_Data entries_
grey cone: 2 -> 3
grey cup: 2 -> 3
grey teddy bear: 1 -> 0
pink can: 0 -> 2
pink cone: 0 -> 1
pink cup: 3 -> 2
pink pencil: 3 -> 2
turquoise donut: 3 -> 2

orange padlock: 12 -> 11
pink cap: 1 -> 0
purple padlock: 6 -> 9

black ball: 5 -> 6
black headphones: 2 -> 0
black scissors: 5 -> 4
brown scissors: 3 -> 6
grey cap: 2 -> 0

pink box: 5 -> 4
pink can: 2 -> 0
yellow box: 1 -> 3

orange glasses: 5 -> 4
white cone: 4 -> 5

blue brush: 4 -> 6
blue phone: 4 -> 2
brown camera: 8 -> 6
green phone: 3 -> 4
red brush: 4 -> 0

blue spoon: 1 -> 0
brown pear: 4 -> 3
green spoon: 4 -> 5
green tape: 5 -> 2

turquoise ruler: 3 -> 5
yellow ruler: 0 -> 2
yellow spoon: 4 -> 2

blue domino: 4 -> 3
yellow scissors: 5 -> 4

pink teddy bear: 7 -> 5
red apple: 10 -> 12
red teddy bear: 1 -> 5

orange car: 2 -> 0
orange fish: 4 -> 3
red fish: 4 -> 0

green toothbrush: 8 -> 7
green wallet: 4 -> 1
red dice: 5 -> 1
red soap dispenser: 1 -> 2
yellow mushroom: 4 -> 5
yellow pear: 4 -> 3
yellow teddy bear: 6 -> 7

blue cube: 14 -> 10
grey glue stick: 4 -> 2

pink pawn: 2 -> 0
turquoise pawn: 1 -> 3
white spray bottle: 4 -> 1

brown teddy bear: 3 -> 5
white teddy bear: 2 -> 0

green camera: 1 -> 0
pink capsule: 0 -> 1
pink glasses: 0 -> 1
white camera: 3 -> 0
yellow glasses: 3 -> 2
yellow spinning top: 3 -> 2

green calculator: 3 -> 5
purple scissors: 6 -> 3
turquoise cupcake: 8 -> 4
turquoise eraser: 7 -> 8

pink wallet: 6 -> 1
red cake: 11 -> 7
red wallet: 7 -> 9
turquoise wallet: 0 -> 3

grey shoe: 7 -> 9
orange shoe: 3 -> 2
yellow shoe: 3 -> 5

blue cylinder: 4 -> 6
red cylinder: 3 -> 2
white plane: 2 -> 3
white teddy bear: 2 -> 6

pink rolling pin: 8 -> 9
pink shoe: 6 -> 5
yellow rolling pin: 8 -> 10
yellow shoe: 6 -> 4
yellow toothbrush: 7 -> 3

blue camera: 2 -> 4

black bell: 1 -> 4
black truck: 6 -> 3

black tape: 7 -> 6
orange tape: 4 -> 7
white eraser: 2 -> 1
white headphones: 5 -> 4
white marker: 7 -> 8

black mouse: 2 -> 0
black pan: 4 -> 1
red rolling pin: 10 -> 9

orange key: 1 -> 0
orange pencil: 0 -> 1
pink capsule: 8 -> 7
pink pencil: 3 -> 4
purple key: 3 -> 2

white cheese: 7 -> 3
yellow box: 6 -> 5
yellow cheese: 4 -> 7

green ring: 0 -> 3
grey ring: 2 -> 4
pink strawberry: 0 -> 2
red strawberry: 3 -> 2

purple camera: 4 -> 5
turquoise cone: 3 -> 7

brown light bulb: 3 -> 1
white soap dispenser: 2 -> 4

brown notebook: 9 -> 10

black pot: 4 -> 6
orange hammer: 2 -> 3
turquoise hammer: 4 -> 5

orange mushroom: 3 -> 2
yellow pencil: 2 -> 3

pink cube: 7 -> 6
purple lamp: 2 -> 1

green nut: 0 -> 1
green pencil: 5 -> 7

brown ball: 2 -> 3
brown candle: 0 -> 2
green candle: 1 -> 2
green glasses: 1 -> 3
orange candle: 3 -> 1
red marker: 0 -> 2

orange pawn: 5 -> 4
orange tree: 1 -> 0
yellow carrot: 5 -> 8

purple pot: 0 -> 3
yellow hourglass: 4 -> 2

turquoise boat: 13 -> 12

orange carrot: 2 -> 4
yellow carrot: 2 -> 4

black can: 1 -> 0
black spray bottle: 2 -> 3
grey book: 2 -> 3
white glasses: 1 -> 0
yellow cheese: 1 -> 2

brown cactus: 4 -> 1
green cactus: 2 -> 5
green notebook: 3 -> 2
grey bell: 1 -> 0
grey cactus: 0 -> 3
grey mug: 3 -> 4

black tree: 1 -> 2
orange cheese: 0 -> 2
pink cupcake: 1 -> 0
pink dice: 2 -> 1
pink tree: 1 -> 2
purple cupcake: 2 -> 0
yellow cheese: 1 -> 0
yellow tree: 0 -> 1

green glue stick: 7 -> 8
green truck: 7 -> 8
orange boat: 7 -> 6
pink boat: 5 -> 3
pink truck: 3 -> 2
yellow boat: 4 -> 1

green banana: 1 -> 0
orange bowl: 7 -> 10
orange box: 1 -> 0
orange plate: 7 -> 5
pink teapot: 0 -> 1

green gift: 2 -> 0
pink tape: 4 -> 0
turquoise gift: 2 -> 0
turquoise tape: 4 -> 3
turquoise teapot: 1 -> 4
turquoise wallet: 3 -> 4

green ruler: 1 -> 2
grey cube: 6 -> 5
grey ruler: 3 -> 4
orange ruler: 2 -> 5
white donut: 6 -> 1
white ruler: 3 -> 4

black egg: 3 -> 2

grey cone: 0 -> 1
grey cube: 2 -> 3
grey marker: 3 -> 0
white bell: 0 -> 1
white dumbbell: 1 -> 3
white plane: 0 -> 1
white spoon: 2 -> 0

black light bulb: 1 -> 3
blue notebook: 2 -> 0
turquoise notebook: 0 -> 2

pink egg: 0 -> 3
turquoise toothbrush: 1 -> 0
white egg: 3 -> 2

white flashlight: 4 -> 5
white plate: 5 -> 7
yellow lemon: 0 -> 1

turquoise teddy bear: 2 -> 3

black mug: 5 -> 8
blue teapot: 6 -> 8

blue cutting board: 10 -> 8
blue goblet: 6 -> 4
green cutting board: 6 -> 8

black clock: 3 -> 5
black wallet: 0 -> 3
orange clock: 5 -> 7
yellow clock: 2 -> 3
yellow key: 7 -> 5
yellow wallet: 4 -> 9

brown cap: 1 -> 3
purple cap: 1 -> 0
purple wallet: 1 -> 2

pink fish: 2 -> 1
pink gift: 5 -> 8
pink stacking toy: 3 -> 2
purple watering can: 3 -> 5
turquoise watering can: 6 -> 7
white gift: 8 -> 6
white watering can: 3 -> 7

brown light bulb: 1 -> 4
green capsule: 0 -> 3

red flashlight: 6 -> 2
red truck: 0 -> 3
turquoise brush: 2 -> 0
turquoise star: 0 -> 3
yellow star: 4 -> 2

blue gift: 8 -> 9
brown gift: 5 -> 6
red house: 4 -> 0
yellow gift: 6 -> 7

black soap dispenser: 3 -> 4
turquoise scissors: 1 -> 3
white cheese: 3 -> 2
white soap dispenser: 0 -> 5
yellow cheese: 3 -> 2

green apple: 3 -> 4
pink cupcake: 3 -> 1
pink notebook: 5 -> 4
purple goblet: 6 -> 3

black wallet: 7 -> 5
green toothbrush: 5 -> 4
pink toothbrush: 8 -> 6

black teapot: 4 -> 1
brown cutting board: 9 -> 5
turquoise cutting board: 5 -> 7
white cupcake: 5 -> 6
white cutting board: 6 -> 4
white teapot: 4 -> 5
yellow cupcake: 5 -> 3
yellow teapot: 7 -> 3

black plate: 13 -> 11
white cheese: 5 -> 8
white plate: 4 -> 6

_Exercise instructions_
Each line above is to be restated exactly.

_Response to this task_
grey cone: 2 -> 3
grey cup: 2 -> 3
grey teddy bear: 1 -> 0
pink can: 0 -> 2
pink cone: 0 -> 1
pink cup: 3 -> 2
pink pencil: 3 -> 2
turquoise donut: 3 -> 2

orange padlock: 12 -> 11
pink cap: 1 -> 0
purple padlock: 6 -> 9

black ball: 5 -> 6
black headphones: 2 -> 0
black scissors: 5 -> 4
brown scissors: 3 -> 6
grey cap: 2 -> 0

pink box: 5 -> 4
pink can: 2 -> 0
yellow box: 1 -> 3

orange glasses: 5 -> 4
white cone: 4 -> 5

blue brush: 4 -> 6
blue phone: 4 -> 2
brown camera: 8 -> 6
green phone: 3 -> 4
red brush: 4 -> 0

blue spoon: 1 -> 0
brown pear: 4 -> 3
green spoon: 4 -> 5
green tape: 5 -> 2

turquoise ruler: 3 -> 5
yellow ruler: 0 -> 2
yellow spoon: 4 -> 2

blue domino: 4 -> 3
yellow scissors: 5 -> 4

pink teddy bear: 7 -> 5
red apple: 10 -> 12
red teddy bear: 1 -> 5

orange car: 2 -> 0
orange fish: 4 -> 3
red fish: 4 -> 0

green toothbrush: 8 -> 7
green wallet: 4 -> 1
red dice: 5 -> 1
red soap dispenser: 1 -> 2
yellow mushroom: 4 -> 5
yellow pear: 4 -> 3
yellow teddy bear: 6 -> 7

blue cube: 14 -> 10
grey glue stick: 4 -> 2

pink pawn: 2 -> 0
turquoise pawn: 1 -> 3
white spray bottle: 4 -> 1

brown teddy bear: 3 -> 5
white teddy bear: 2 -> 0

green camera: 1 -> 0
pink capsule: 0 -> 1
pink glasses: 0 -> 1
white camera: 3 -> 0
yellow glasses: 3 -> 2
yellow spinning top: 3 -> 2

green calculator: 3 -> 5
purple scissors: 6 -> 3
turquoise cupcake: 8 -> 4
turquoise eraser: 7 -> 8

pink wallet: 6 -> 1
red cake: 11 -> 7
red wallet: 7 -> 9
turquoise wallet: 0 -> 3

grey shoe: 7 -> 9
orange shoe: 3 -> 2
yellow shoe: 3 -> 5

blue cylinder: 4 -> 6
red cylinder: 3 -> 2
white plane: 2 -> 3
white teddy bear: 2 -> 6

pink rolling pin: 8 -> 9
pink shoe: 6 -> 5
yellow rolling pin: 8 -> 10
yellow shoe: 6 -> 4
yellow toothbrush: 7 -> 3

blue camera: 2 -> 4

black bell: 1 -> 4
black truck: 6 -> 3

black tape: 7 -> 6
orange tape: 4 -> 7
white eraser: 2 -> 1
white headphones: 5 -> 4
white marker: 7 -> 8

black mouse: 2 -> 0
black pan: 4 -> 1
red rolling pin: 10 -> 9

orange key: 1 -> 0
orange pencil: 0 -> 1
pink capsule: 8 -> 7
pink pencil: 3 -> 4
purple key: 3 -> 2

white cheese: 7 -> 3
yellow box: 6 -> 5
yellow cheese: 4 -> 7

green ring: 0 -> 3
grey ring: 2 -> 4
pink strawberry: 0 -> 2
red strawberry: 3 -> 2

purple camera: 4 -> 5
turquoise cone: 3 -> 7

brown light bulb: 3 -> 1
white soap dispenser: 2 -> 4

brown notebook: 9 -> 10

black pot: 4 -> 6
orange hammer: 2 -> 3
turquoise hammer: 4 -> 5

orange mushroom: 3 -> 2
yellow pencil: 2 -> 3

pink cube: 7 -> 6
purple lamp: 2 -> 1

green nut: 0 -> 1
green pencil: 5 -> 7

brown ball: 2 -> 3
brown candle: 0 -> 2
green candle: 1 -> 2
green glasses: 1 -> 3
orange candle: 3 -> 1
red marker: 0 -> 2

orange pawn: 5 -> 4
orange tree: 1 -> 0
yellow carrot: 5 -> 8

purple pot: 0 -> 3
yellow hourglass: 4 -> 2

turquoise boat: 13 -> 12

orange carrot: 2 -> 4
yellow carrot: 2 -> 4

black can: 1 -> 0
black spray bottle: 2 -> 3
grey book: 2 -> 3
white glasses: 1 -> 0
yellow cheese: 1 -> 2

brown cactus: 4 -> 1
green cactus: 2 -> 5
green notebook: 3 -> 2
grey bell: 1 -> 0
grey cactus: 0 -> 3
grey mug: 3 -> 4

black tree: 1 -> 2
orange cheese: 0 -> 2
pink cupcake: 1 -> 0
pink dice: 2 -> 1
pink tree: 1 -> 2
purple cupcake: 2 -> 0
yellow cheese: 1 -> 0
yellow tree: 0 -> 1

green glue stick: 7 -> 8
green truck: 7 -> 8
orange boat: 7 -> 6
pink boat: 5 -> 3
pink truck: 3 -> 2
yellow boat: 4 -> 1

green banana: 1 -> 0
orange bowl: 7 -> 10
orange box: 1 -> 0
orange plate: 7 -> 5
pink teapot: 0 -> 1

green gift: 2 -> 0
pink tape: 4 -> 0
turquoise gift: 2 -> 0
turquoise tape: 4 -> 3
turquoise teapot: 1 -> 4
turquoise wallet: 3 -> 4

green ruler: 1 -> 2
grey cube: 6 -> 5
grey ruler: 3 -> 4
orange ruler: 2 -> 5
white donut: 6 -> 1
white ruler: 3 -> 4

black egg: 3 -> 2

grey cone: 0 -> 1
grey cube: 2 -> 3
grey marker: 3 -> 0
white bell: 0 -> 1
white dumbbell: 1 -> 3
white plane: 0 -> 1
white spoon: 2 -> 0

black light bulb: 1 -> 3
blue notebook: 2 -> 0
turquoise notebook: 0 -> 2

pink egg: 0 -> 3
turquoise toothbrush: 1 -> 0
white egg: 3 -> 2

white flashlight: 4 -> 5
white plate: 5 -> 7
yellow lemon: 0 -> 1

turquoise teddy bear: 2 -> 3

black mug: 5 -> 8
blue teapot: 6 -> 8

blue cutting board: 10 -> 8
blue goblet: 6 -> 4
green cutting board: 6 -> 8

black clock: 3 -> 5
black wallet: 0 -> 3
orange clock: 5 -> 7
yellow clock: 2 -> 3
yellow key: 7 -> 5
yellow wallet: 4 -> 9

brown cap: 1 -> 3
purple cap: 1 -> 0
purple wallet: 1 -> 2

pink fish: 2 -> 1
pink gift: 5 -> 8
pink stacking toy: 3 -> 2
purple watering can: 3 -> 5
turquoise watering can: 6 -> 7
white gift: 8 -> 6
white watering can: 3 -> 7

brown light bulb: 1 -> 4
green capsule: 0 -> 3

red flashlight: 6 -> 2
red truck: 0 -> 3
turquoise brush: 2 -> 0
turquoise star: 0 -> 3
yellow star: 4 -> 2

blue gift: 8 -> 9
brown gift: 5 -> 6
red house: 4 -> 0
yellow gift: 6 -> 7

black soap dispenser: 3 -> 4
turquoise scissors: 1 -> 3
white cheese: 3 -> 2
white soap dispenser: 0 -> 5
yellow cheese: 3 -> 2

green apple: 3 -> 4
pink cupcake: 3 -> 1
pink notebook: 5 -> 4
purple goblet: 6 -> 3

black wallet: 7 -> 5
green toothbrush: 5 -> 4
pink toothbrush: 8 -> 6

black teapot: 4 -> 1
brown cutting board: 9 -> 5
turquoise cutting board: 5 -> 7
white cupcake: 5 -> 6
white cutting board: 6 -> 4
white teapot: 4 -> 5
yellow cupcake: 5 -> 3
yellow teapot: 7 -> 3

black plate: 13 -> 11
white cheese: 5 -> 8
white plate: 4 -> 6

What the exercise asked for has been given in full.